=== Source data ===
++++++++++++++++++++
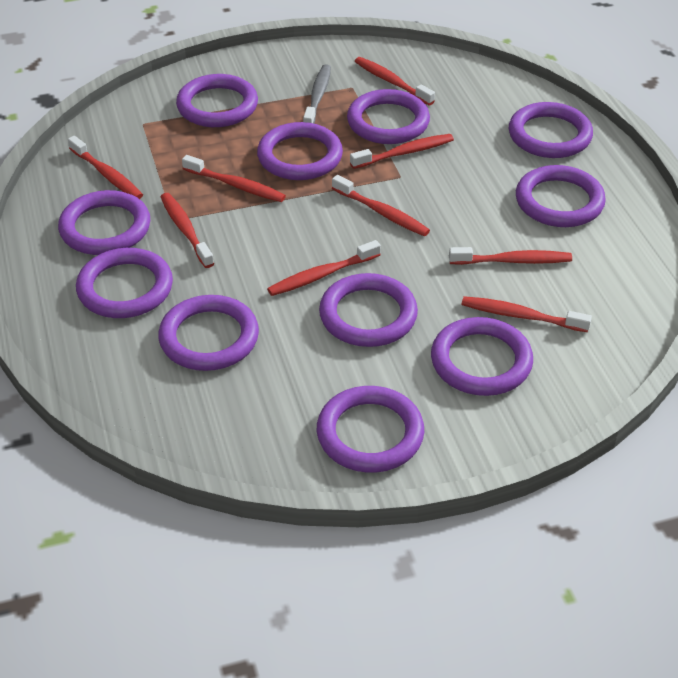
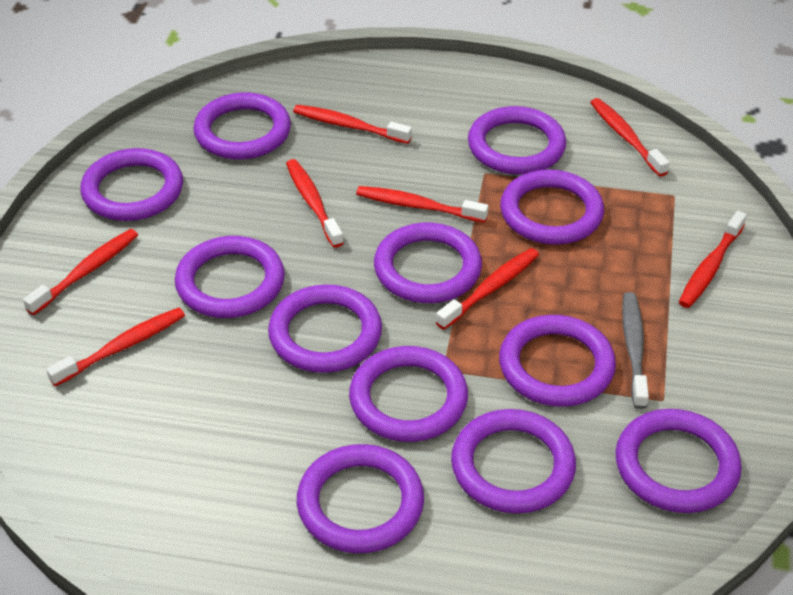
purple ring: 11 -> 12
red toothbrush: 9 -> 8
++++++++++++++++++++
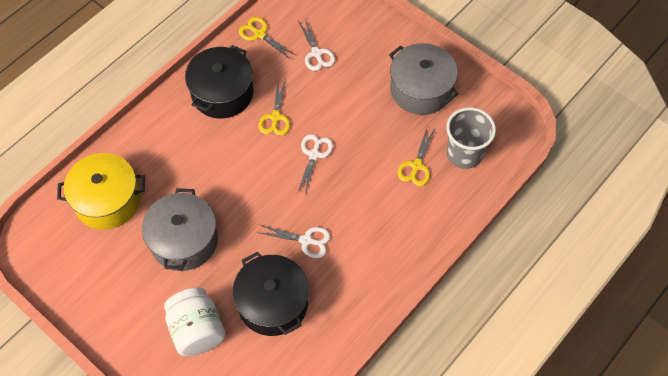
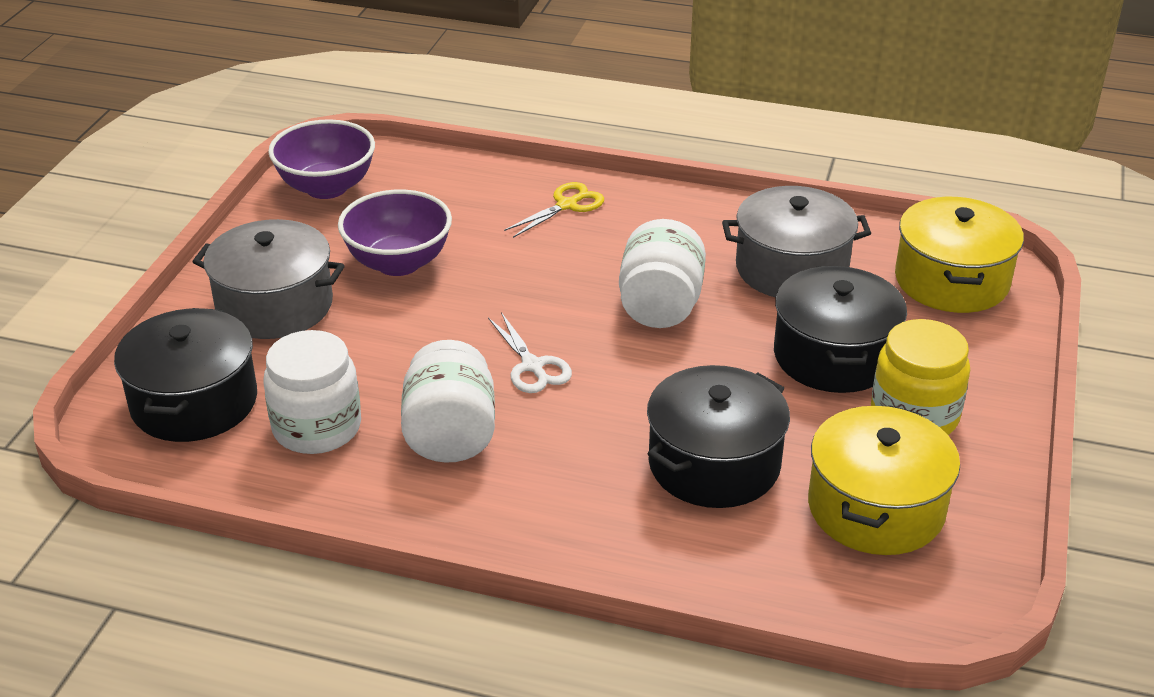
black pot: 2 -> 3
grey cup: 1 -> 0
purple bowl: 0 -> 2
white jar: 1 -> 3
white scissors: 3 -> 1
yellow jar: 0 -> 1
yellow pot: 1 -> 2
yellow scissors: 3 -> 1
++++++++++++++++++++
=== Exercise ===
Extract from the listing above the lines between the line containing "grey cup: 1 -> 0" and the line containing "yellow scissors: 3 -> 1", keeping both of those lines. Output nothing else.

=== Task output ===
grey cup: 1 -> 0
purple bowl: 0 -> 2
white jar: 1 -> 3
white scissors: 3 -> 1
yellow jar: 0 -> 1
yellow pot: 1 -> 2
yellow scissors: 3 -> 1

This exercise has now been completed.